# [Instructions for the task]
Each line from the one holding "(468, 72) = (625, 272): green" through the final line of the data below is to be given again exactly, and no other line is to appear.

# [Data block]
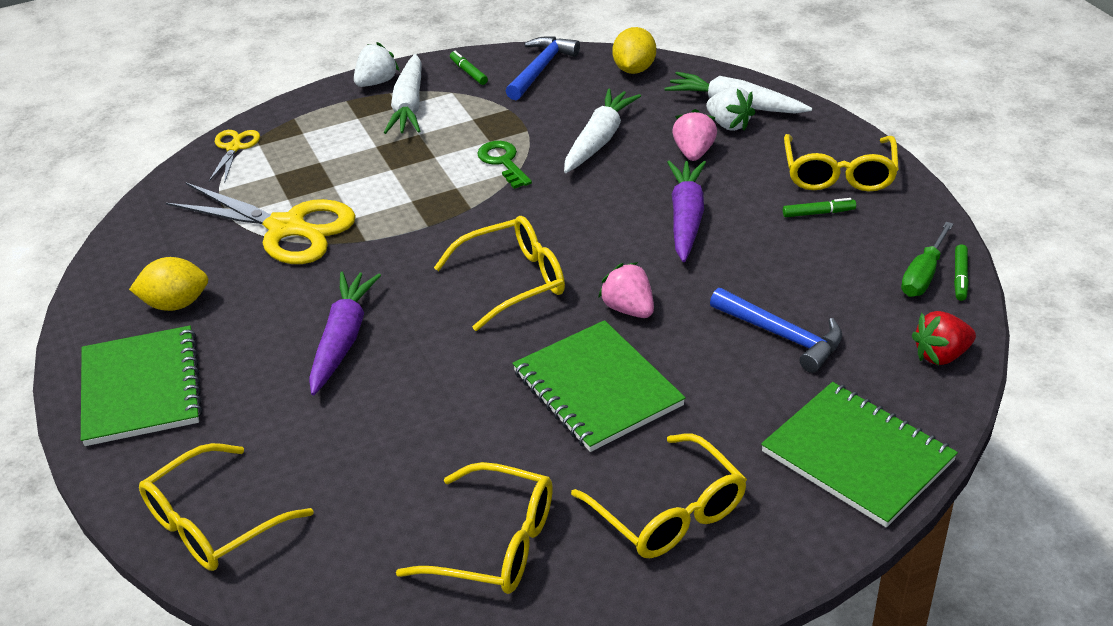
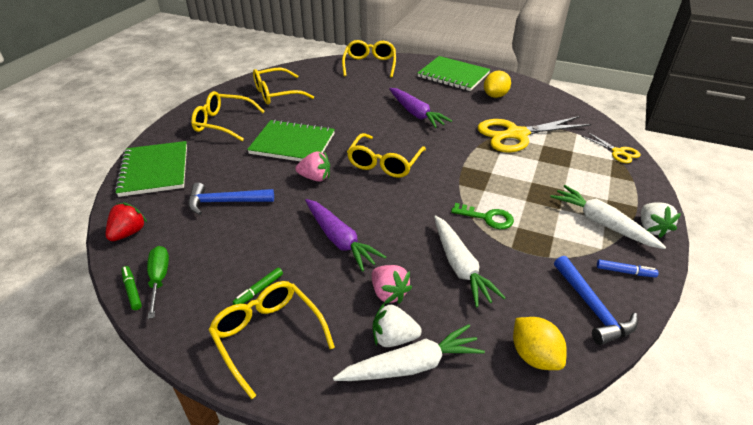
camera: 135 degrees right, 0 degrees up
(468, 72) = (625, 272): green marker -> blue marker
(857, 456) = (154, 170): green notebook -> green notebook turned 75 degrees clockwise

# [Task result]
(468, 72) = (625, 272): green marker -> blue marker
(857, 456) = (154, 170): green notebook -> green notebook turned 75 degrees clockwise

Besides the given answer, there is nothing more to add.